• _Task prompt_: Transcribe the lines below exactly. No image belongs in the transcription.

Segment Start: Material to process

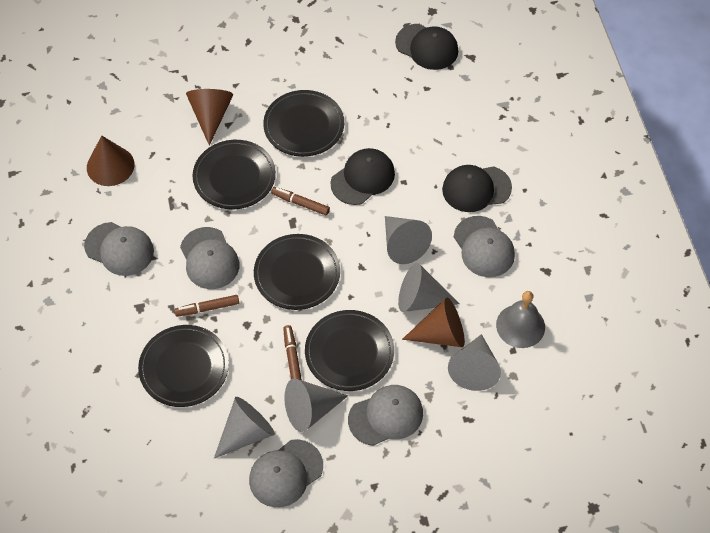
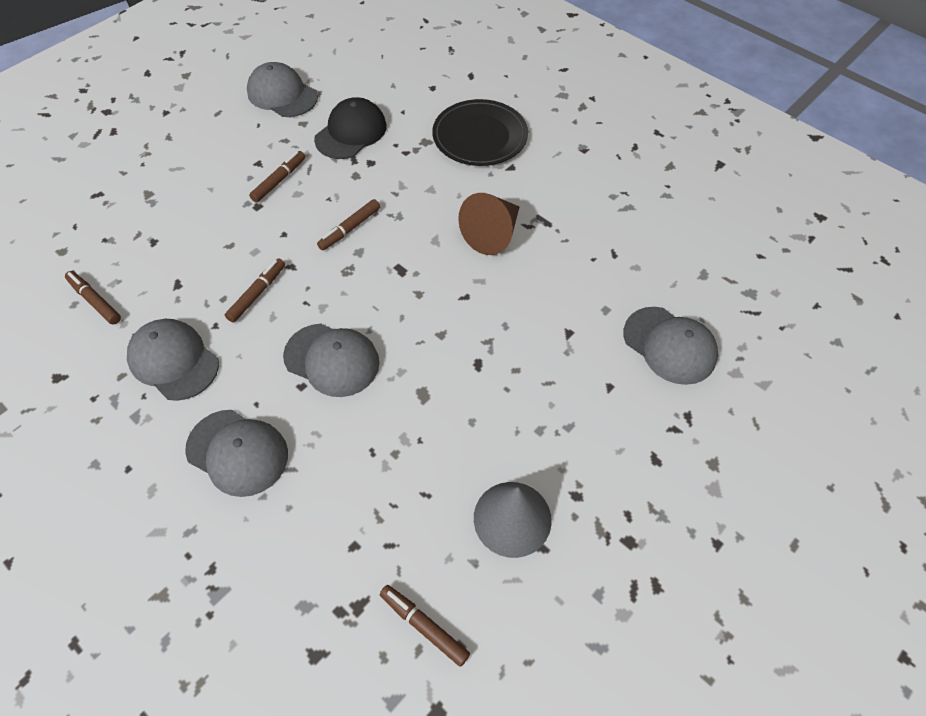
black cap: 3 -> 1
black plate: 5 -> 1
brown cone: 3 -> 1
brown marker: 3 -> 5
grey bell: 1 -> 0
grey cone: 5 -> 1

Segment End: Material to process

• _Result of the exercise_:
black cap: 3 -> 1
black plate: 5 -> 1
brown cone: 3 -> 1
brown marker: 3 -> 5
grey bell: 1 -> 0
grey cone: 5 -> 1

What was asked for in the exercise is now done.